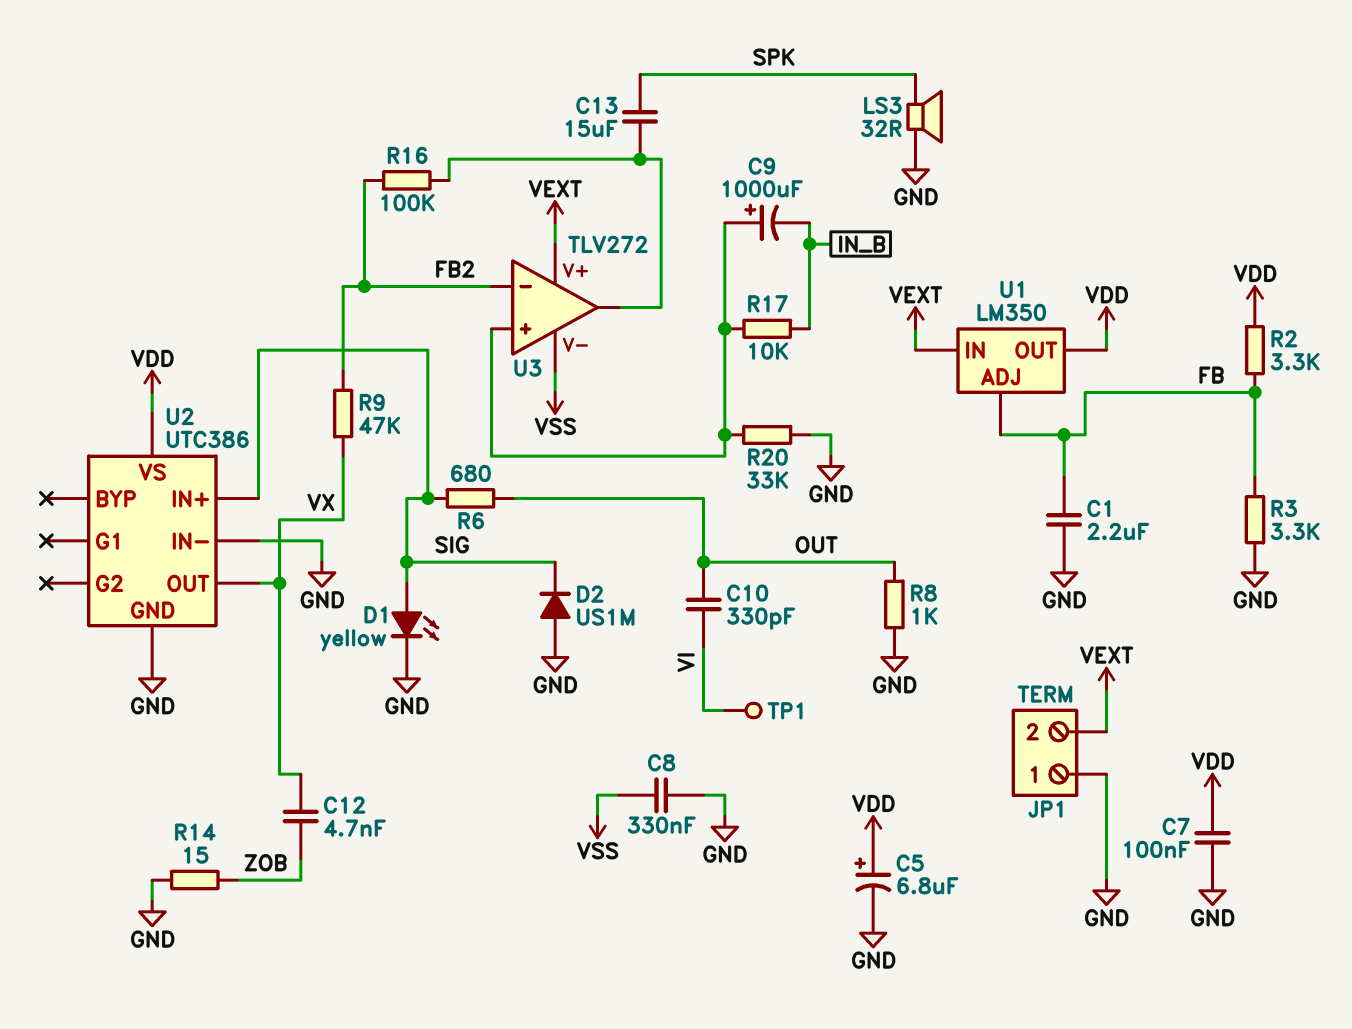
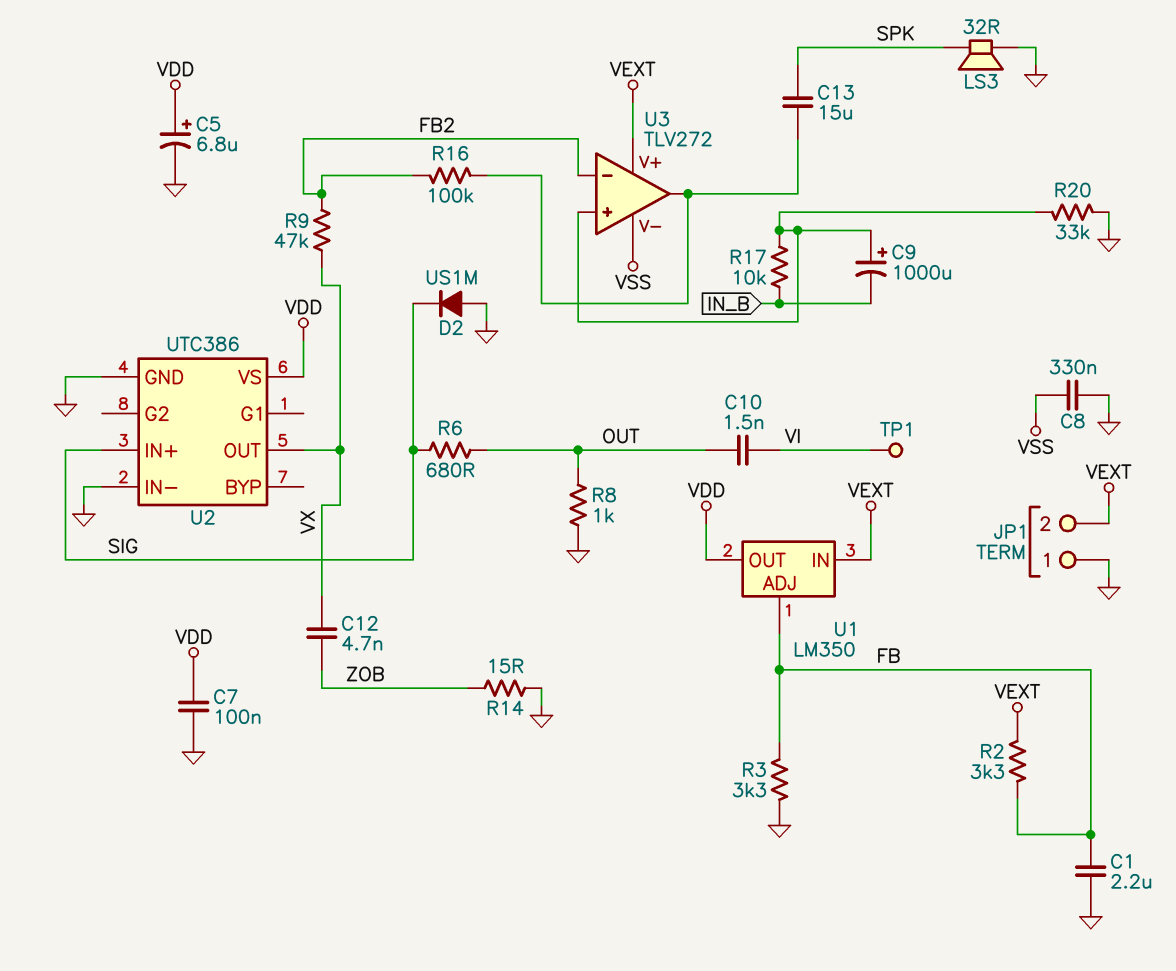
C10: 330pF (OUT, VI) -> 1.5nF (OUT, VI)
D1: LED yellow (A SIG, K GND) -> none
R2: 3.3k (FB, VDD) -> 3.3k (FB, VEXT)

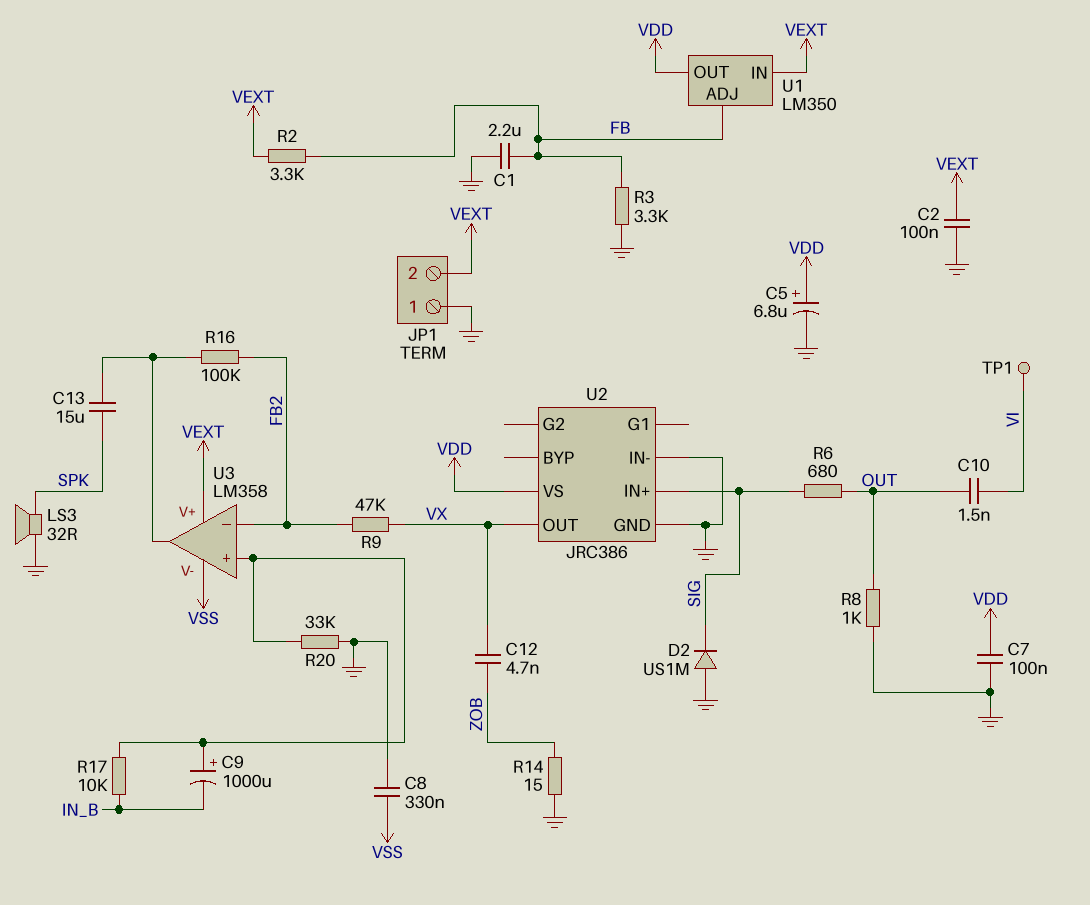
C2: none -> 100nF (GND, VEXT)
U2: UTC386 -> JRC386
U3: TLV272 -> LM358

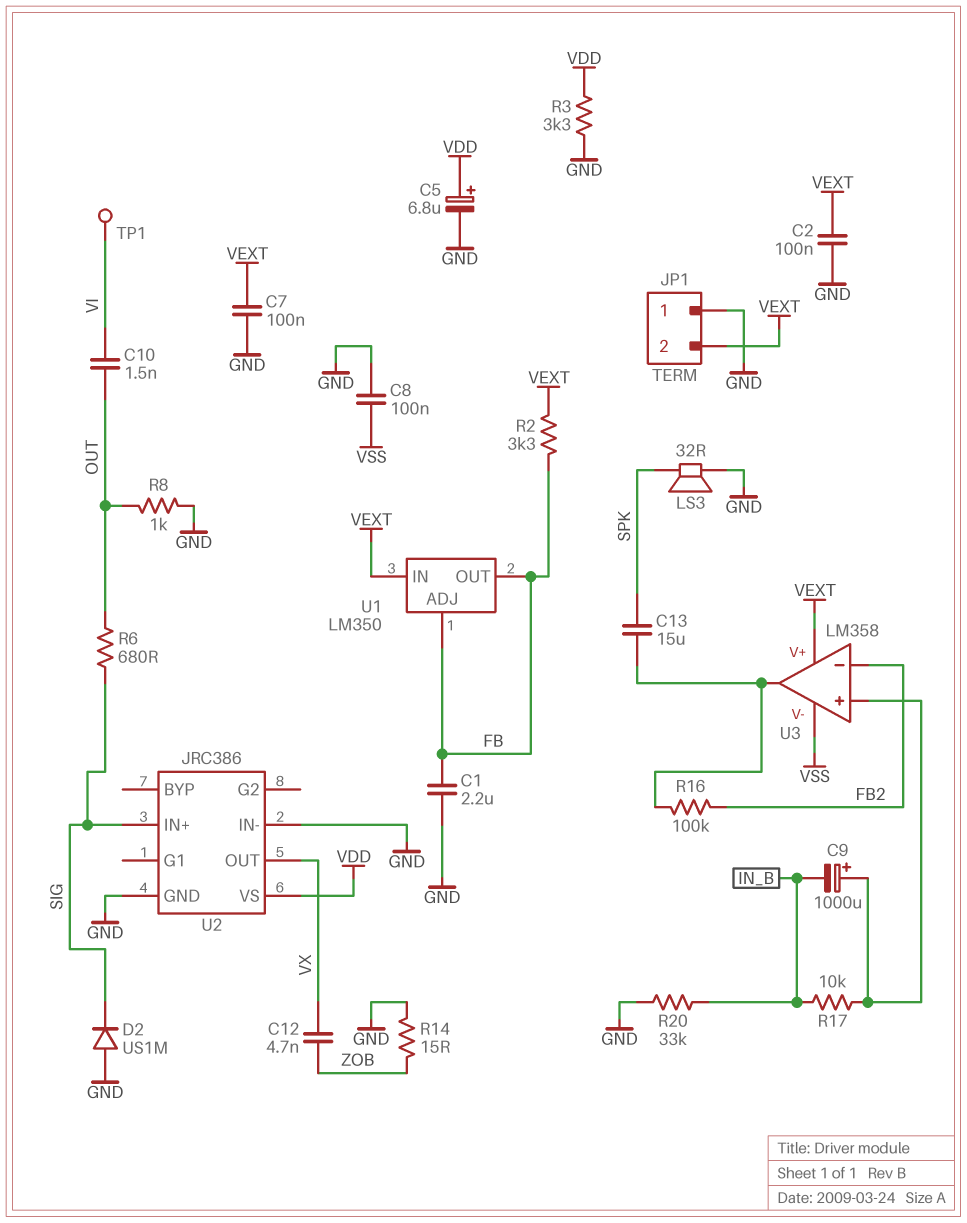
C7: 100nF (GND, VDD) -> 100nF (GND, VEXT)
C8: 330nF (GND, VSS) -> 100nF (GND, VSS)
R3: 3.3k (FB, GND) -> 3.3k (GND, VDD)
R9: 47k (FB2, VX) -> none
R20: 33k (GND, U3/in+) -> 33k (GND, IN_B)
U1 pin OUT: VDD -> FB

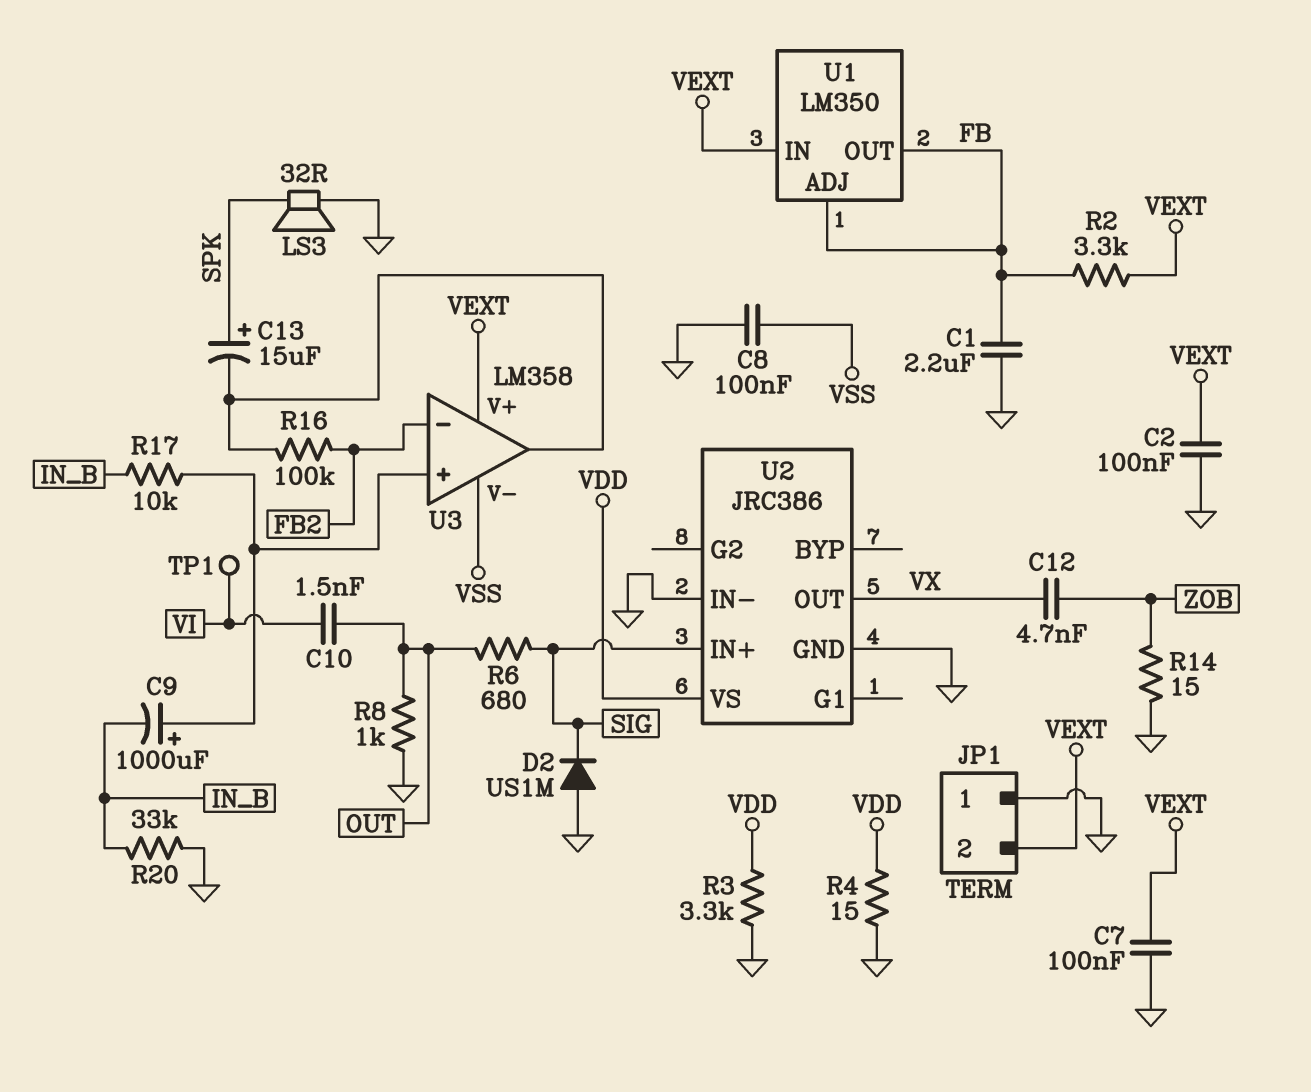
C5: 6.8uF (plus VDD, minus GND) -> none
C13: 15uF (SPK, U3/out) -> 15uF (plus SPK, minus U3/out)
R4: none -> 15 (GND, VDD)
__________________________________________________
- Problem -
Set out every record exactly, images excluded.

- Exercise output -
C10: 330pF (OUT, VI) -> 1.5nF (OUT, VI)
D1: LED yellow (A SIG, K GND) -> none
R2: 3.3k (FB, VDD) -> 3.3k (FB, VEXT)

C2: none -> 100nF (GND, VEXT)
U2: UTC386 -> JRC386
U3: TLV272 -> LM358

C7: 100nF (GND, VDD) -> 100nF (GND, VEXT)
C8: 330nF (GND, VSS) -> 100nF (GND, VSS)
R3: 3.3k (FB, GND) -> 3.3k (GND, VDD)
R9: 47k (FB2, VX) -> none
R20: 33k (GND, U3/in+) -> 33k (GND, IN_B)
U1 pin OUT: VDD -> FB

C5: 6.8uF (plus VDD, minus GND) -> none
C13: 15uF (SPK, U3/out) -> 15uF (plus SPK, minus U3/out)
R4: none -> 15 (GND, VDD)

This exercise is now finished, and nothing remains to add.